RECORDS SHOWN: Begin

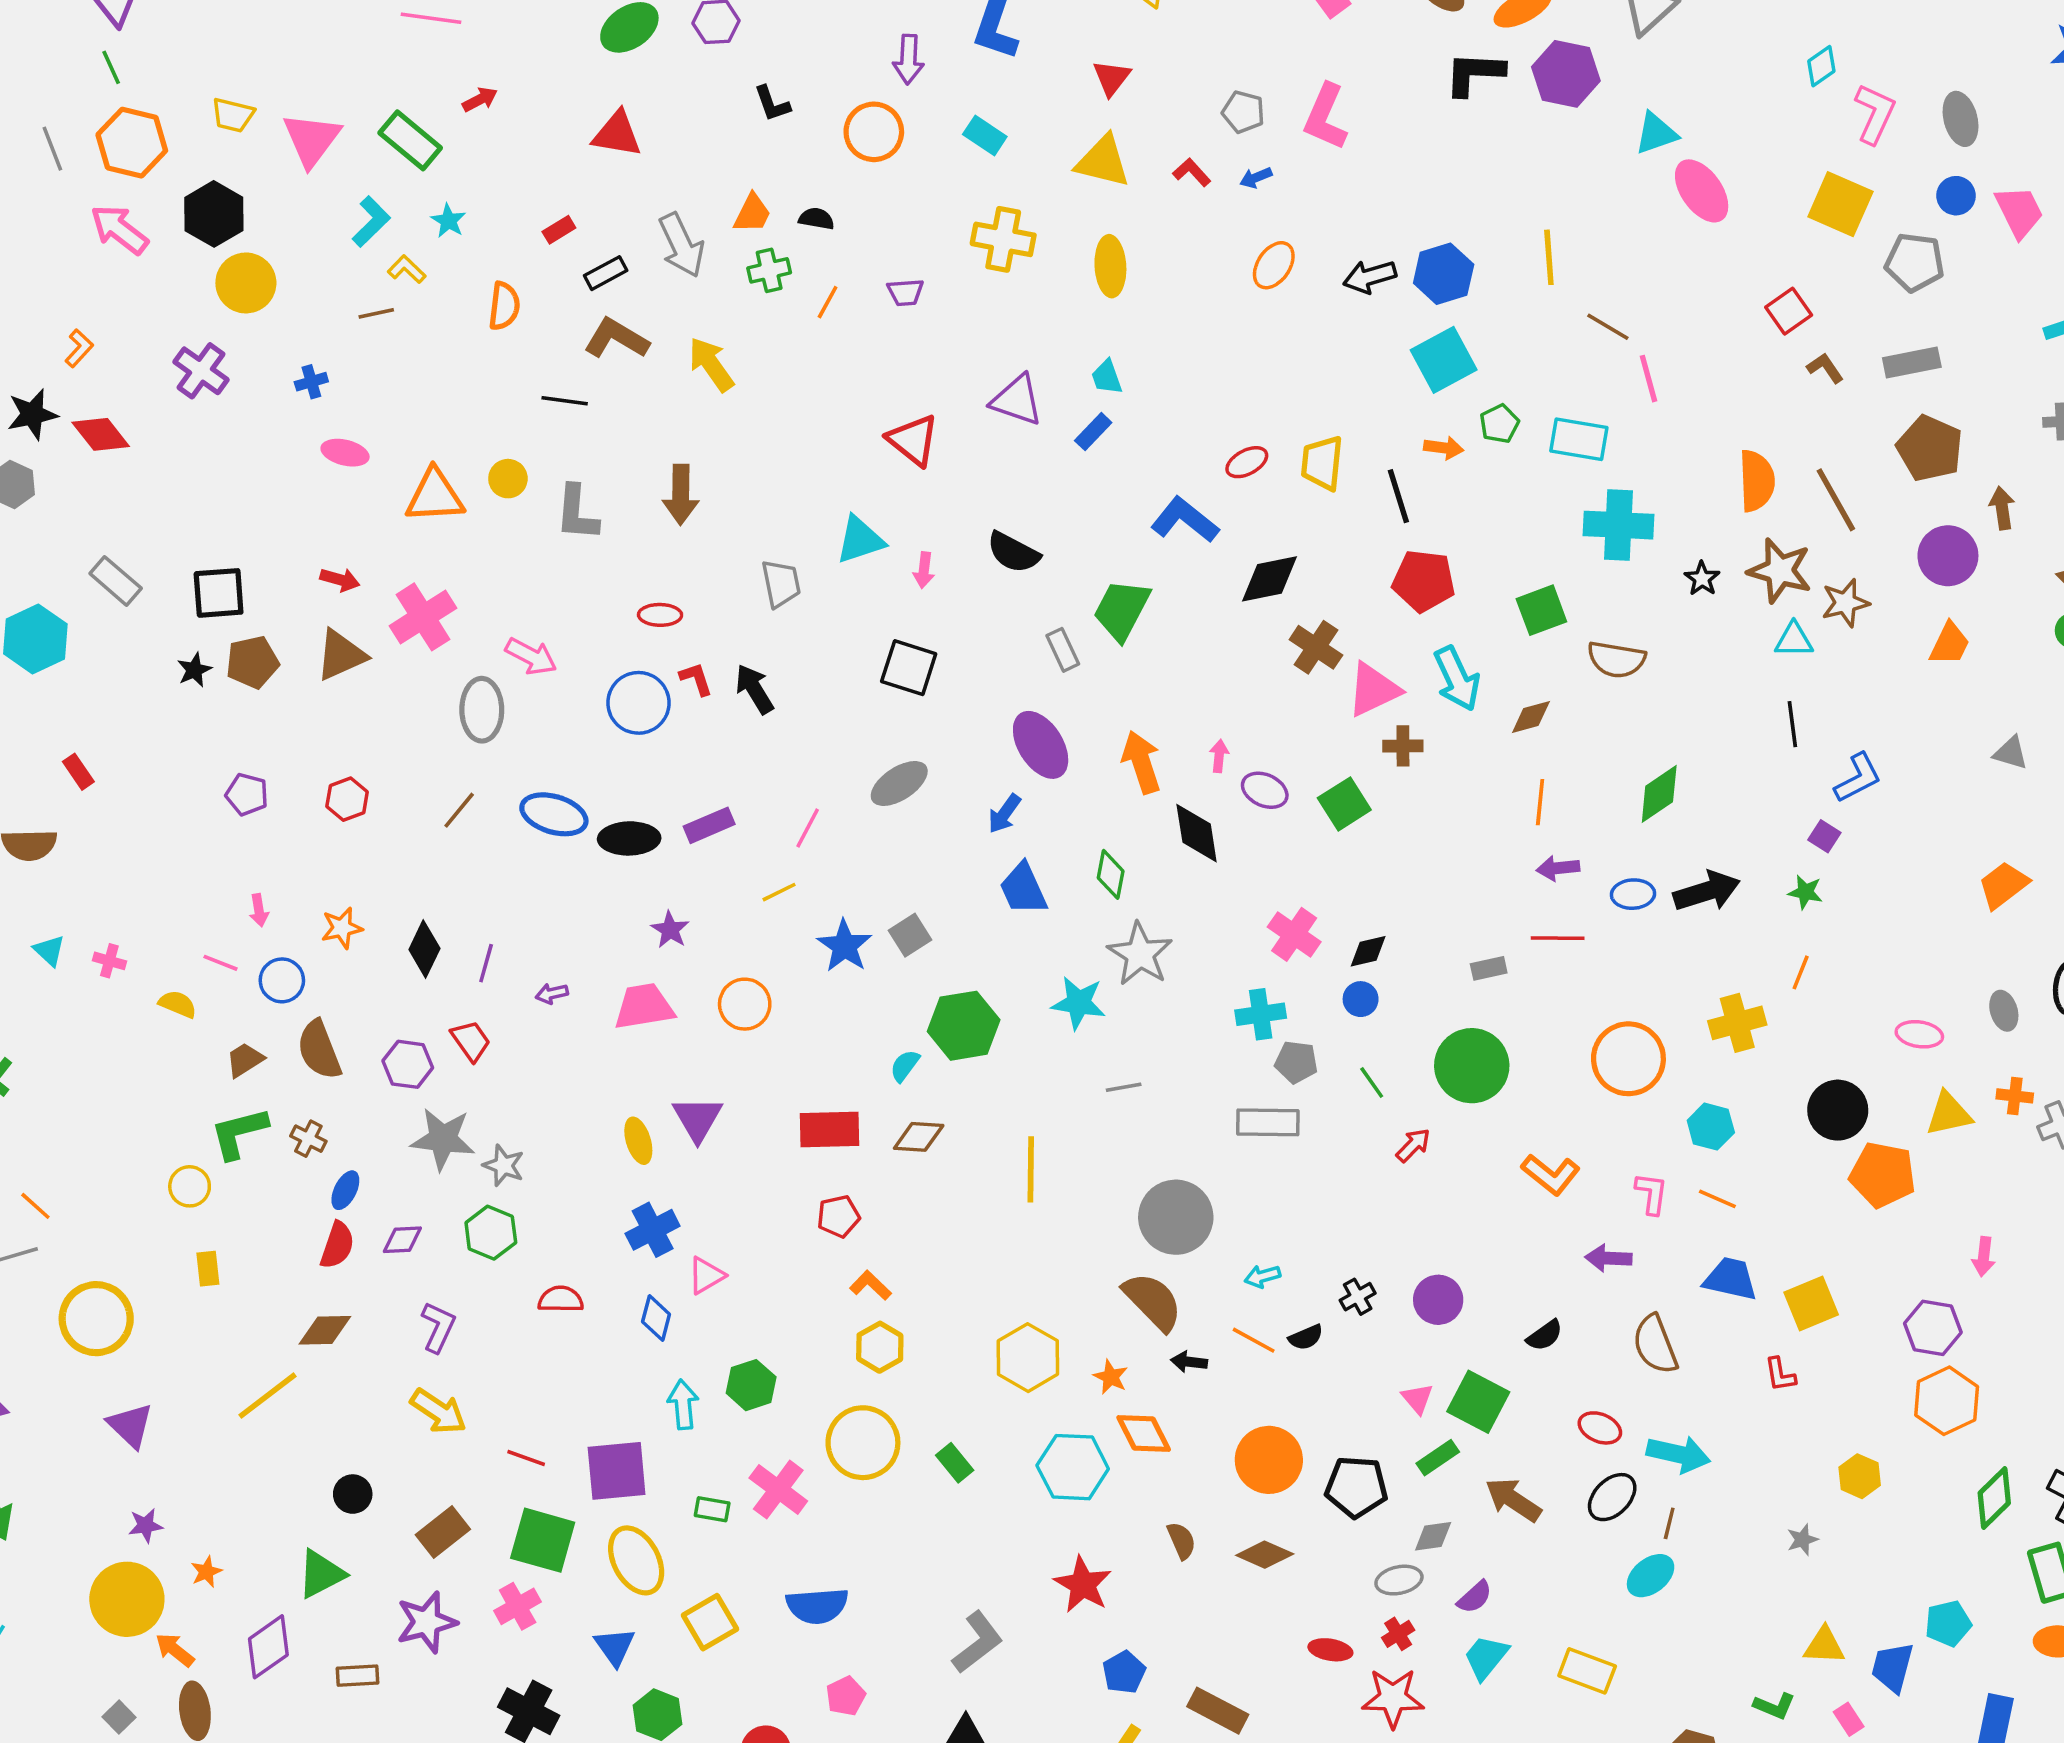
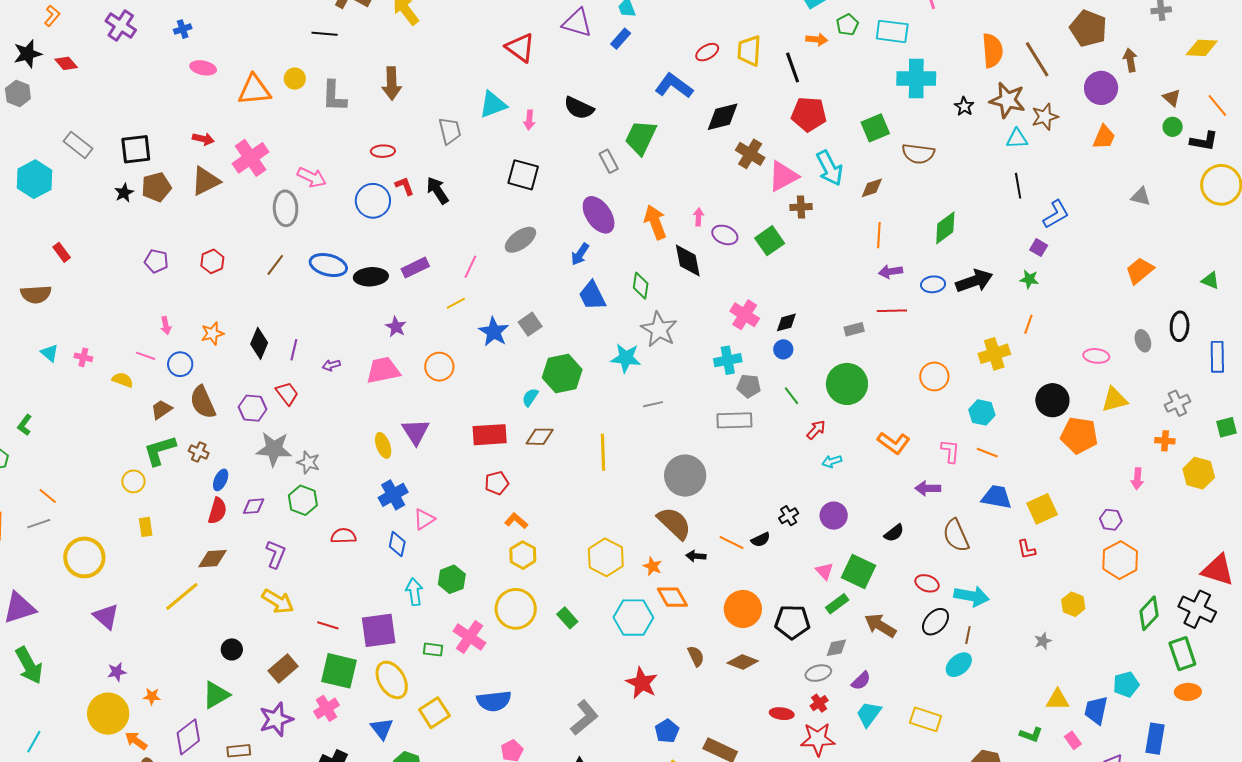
red diamond: (101, 434) -> (66, 63), size x0.7
orange circle: (1628, 1059) -> (934, 376), size x0.7
orange cross: (2015, 1096) -> (1165, 441), moved
cyan arrow: (1262, 1276) -> (832, 461), moved
purple hexagon: (1933, 1328) -> (1111, 520), size x0.7
orange star: (206, 1572) -> (152, 696), turned 30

RECORDS SHOWN: End

→ **WHAT IS BEING ASKED**
Give the data again exactly, image-free.

→ **ANSWER FOR THIS EXERCISE**
red diamond: (101, 434) -> (66, 63), size x0.7
orange circle: (1628, 1059) -> (934, 376), size x0.7
orange cross: (2015, 1096) -> (1165, 441), moved
cyan arrow: (1262, 1276) -> (832, 461), moved
purple hexagon: (1933, 1328) -> (1111, 520), size x0.7
orange star: (206, 1572) -> (152, 696), turned 30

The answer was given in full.